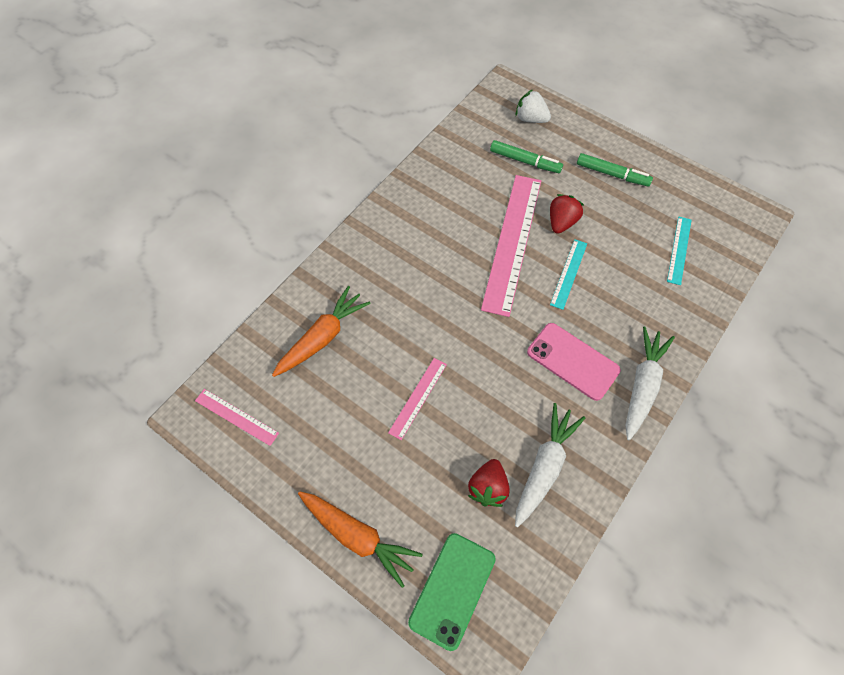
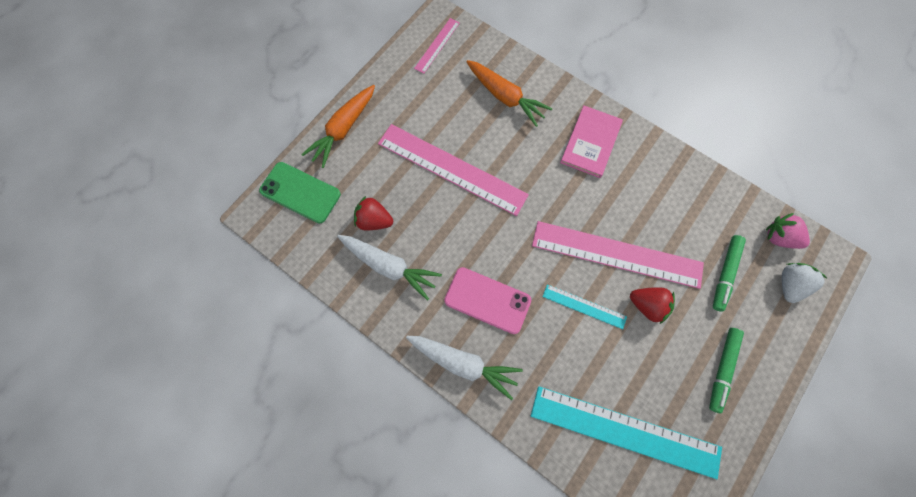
camera: 90 degrees right, 10 degrees up
pink ruler [388,358,447,440] -> pink ruler [378,124,529,216], size x2.07
pink phone [527,323,621,401] -> pink phone turned 75 degrees clockwise [444,267,531,334]
turquoise ruler [667,216,692,285] -> turquoise ruler [531,386,722,479], size x2.07
none -> pink book [560,106,623,178]
none -> pink strawberry [766,213,810,249]

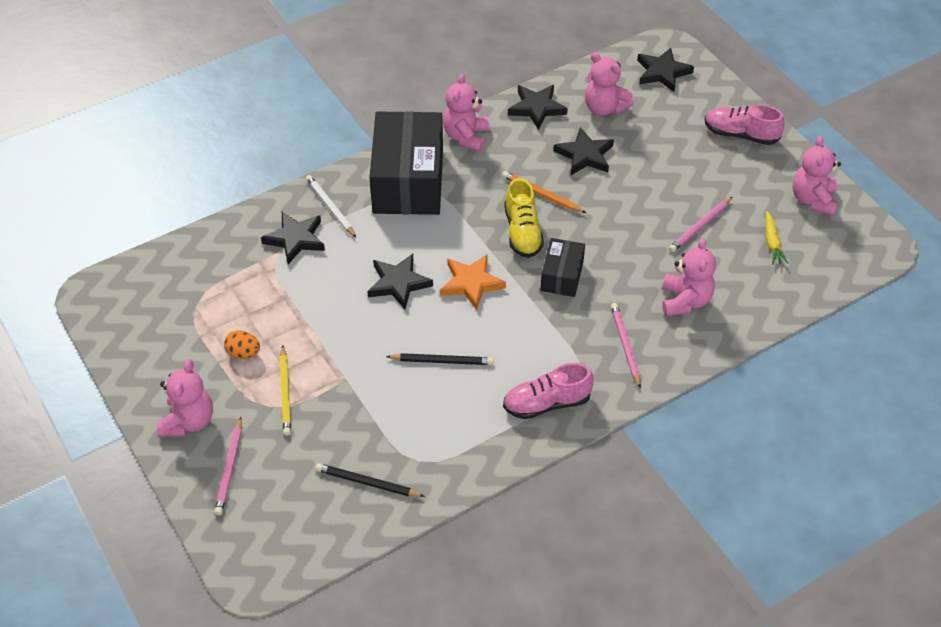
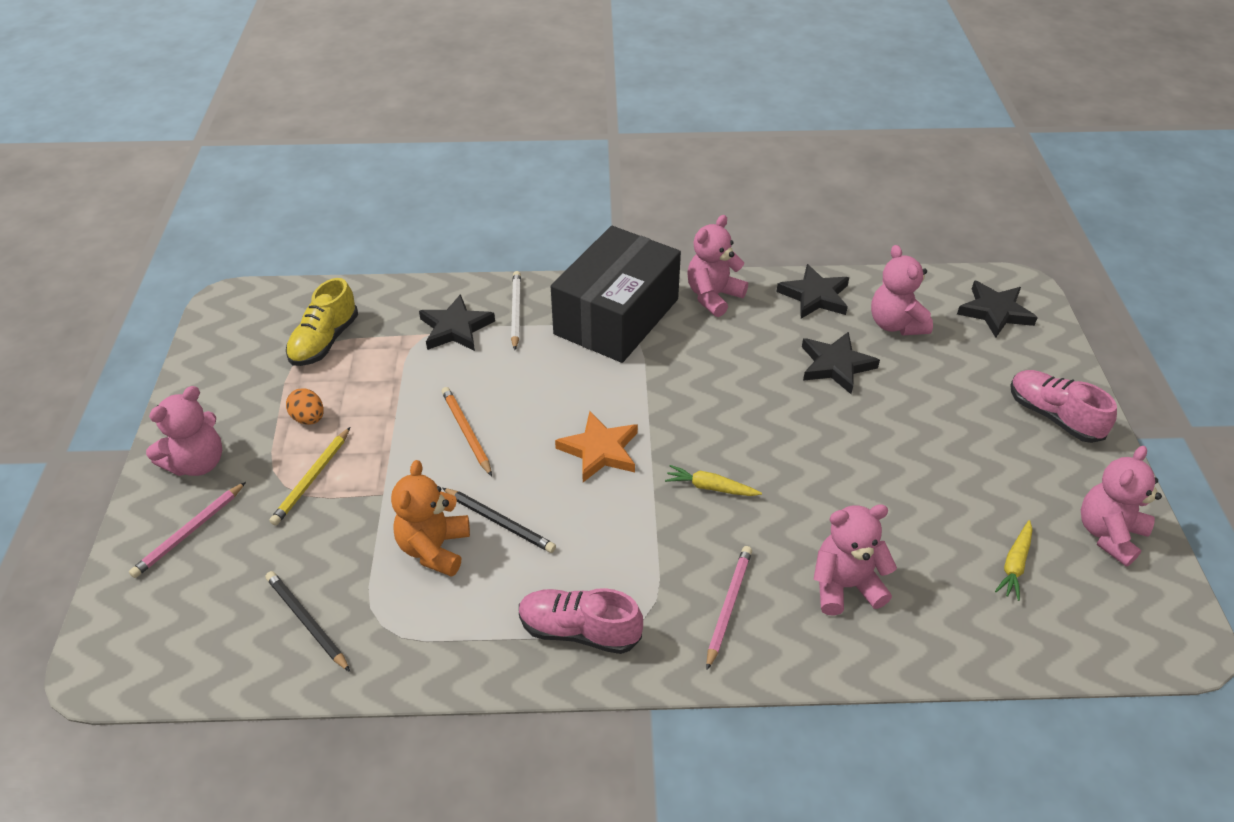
camera: 30 degrees right, 5 degrees down
black star [367,254,433,309] -> none
orange pencil [502,171,586,213] -> orange pencil moved to [442,387,492,476]
yellow shoe [504,178,544,258] -> yellow shoe moved to [286,278,358,366]
black box [541,238,585,297] -> yellow carrot [665,465,762,496]
pink teddy bear [662,238,716,316] -> pink teddy bear turned 135 degrees counterclockwise [813,504,897,616]
pink pencil [669,197,732,252] -> none
none -> orange teddy bear [391,460,470,577]

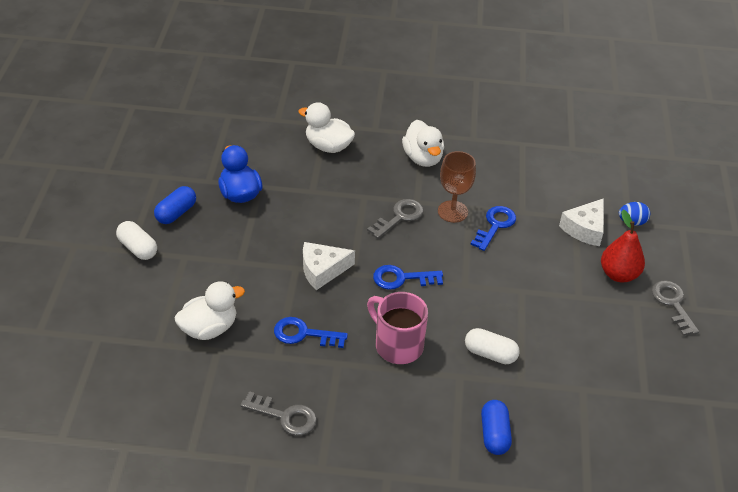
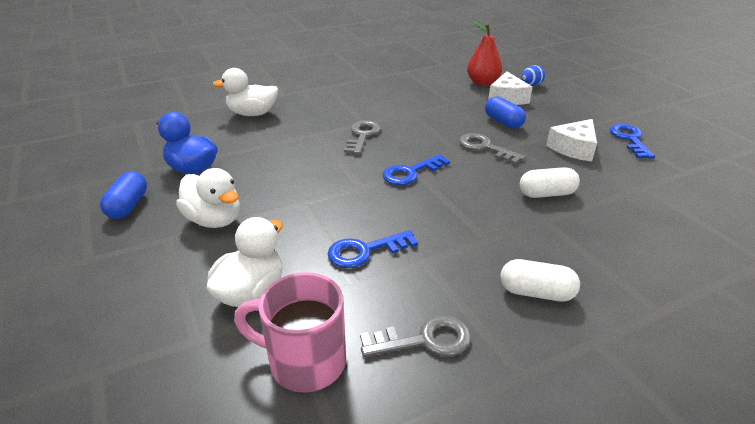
camera: 30 degrees left, 10 degrees down
white capsule [116,221,157,260] -> white capsule moved to [501,259,580,301]
white cheese [303,242,355,290] -> white cheese moved to [546,119,597,162]
pink mug [367,292,428,364] -> pink mug moved to [234,272,346,393]
white duck [402,120,444,167] -> white duck moved to [176,168,240,228]
brown goblet [438,151,476,223] -> none
blue key [470,206,516,251] -> blue key moved to [610,124,655,159]
blue capsule [481,400,512,455] -> blue capsule moved to [485,96,526,129]
red pear [601,210,645,283] -> red pear moved to [467,21,502,86]
grey key [652,280,699,336] -> grey key moved to [459,133,525,164]

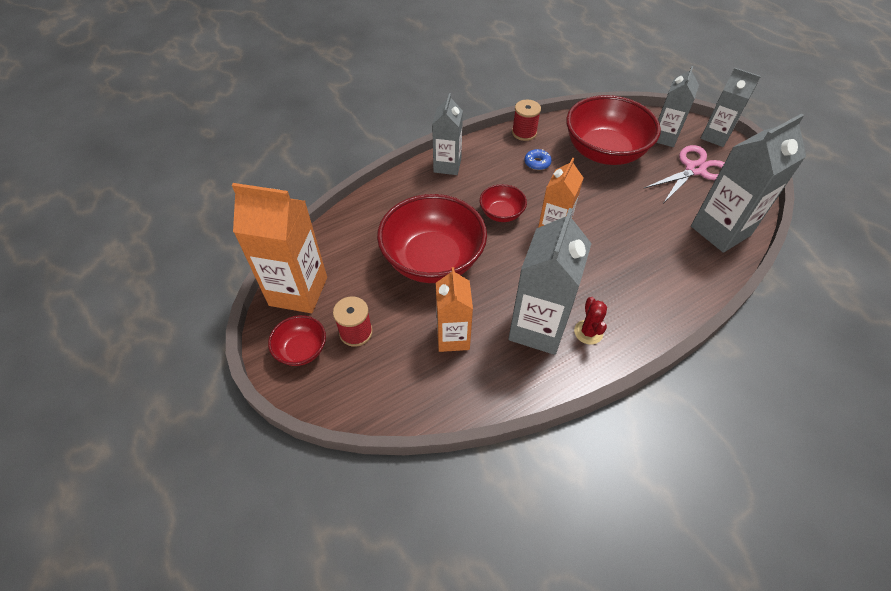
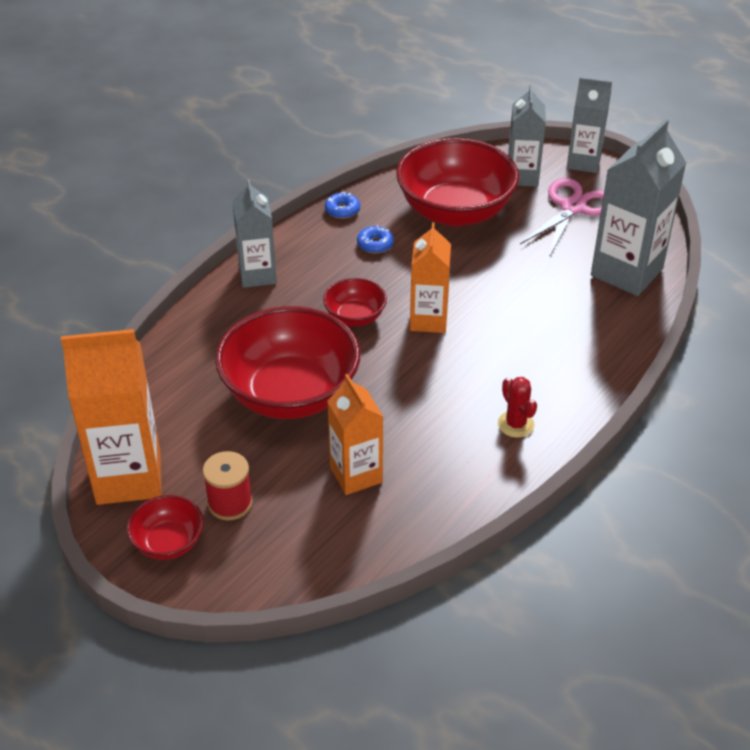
camera: 20 degrees left, 10 degrees down
grey carton [508,208,592,355] -> none
red spool [512,99,541,141] -> blue donut [325,192,360,219]

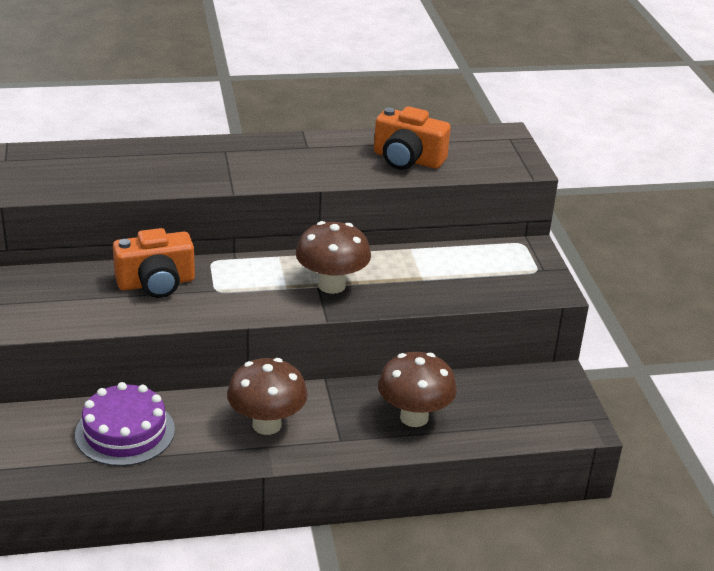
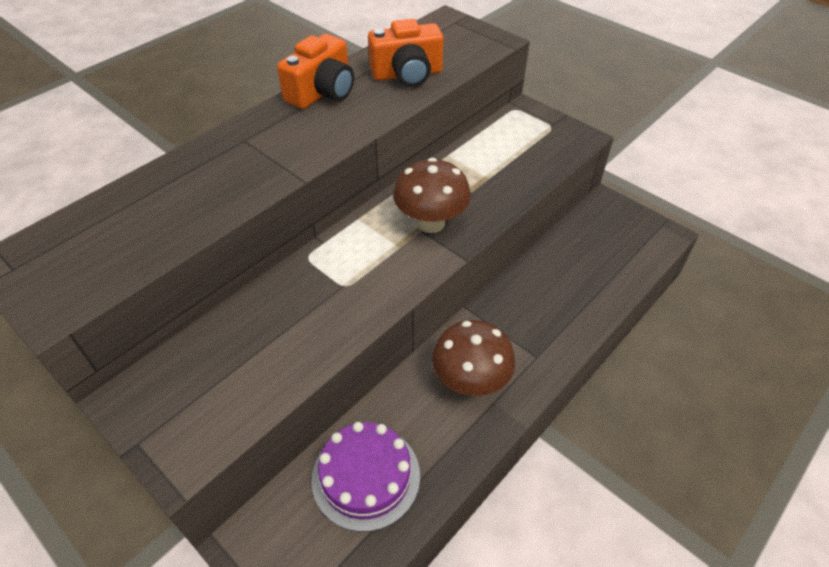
camera: 35 degrees left, 15 degrees up
orange camera [113,228,195,298] -> orange camera moved to [277,34,354,109]
brown mushroom [378,352,457,427] -> none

....................

WORK REQUIRED:
Reproduce only the lines above, starting at the line with "pink ruler [388,358,447,440]" and ending at the line with "none -> pink strawberry [766,213,810,249]", exactly as written.

YOUR RESPONSE:
pink ruler [388,358,447,440] -> pink ruler [378,124,529,216], size x2.07
pink phone [527,323,621,401] -> pink phone turned 75 degrees clockwise [444,267,531,334]
turquoise ruler [667,216,692,285] -> turquoise ruler [531,386,722,479], size x2.07
none -> pink book [560,106,623,178]
none -> pink strawberry [766,213,810,249]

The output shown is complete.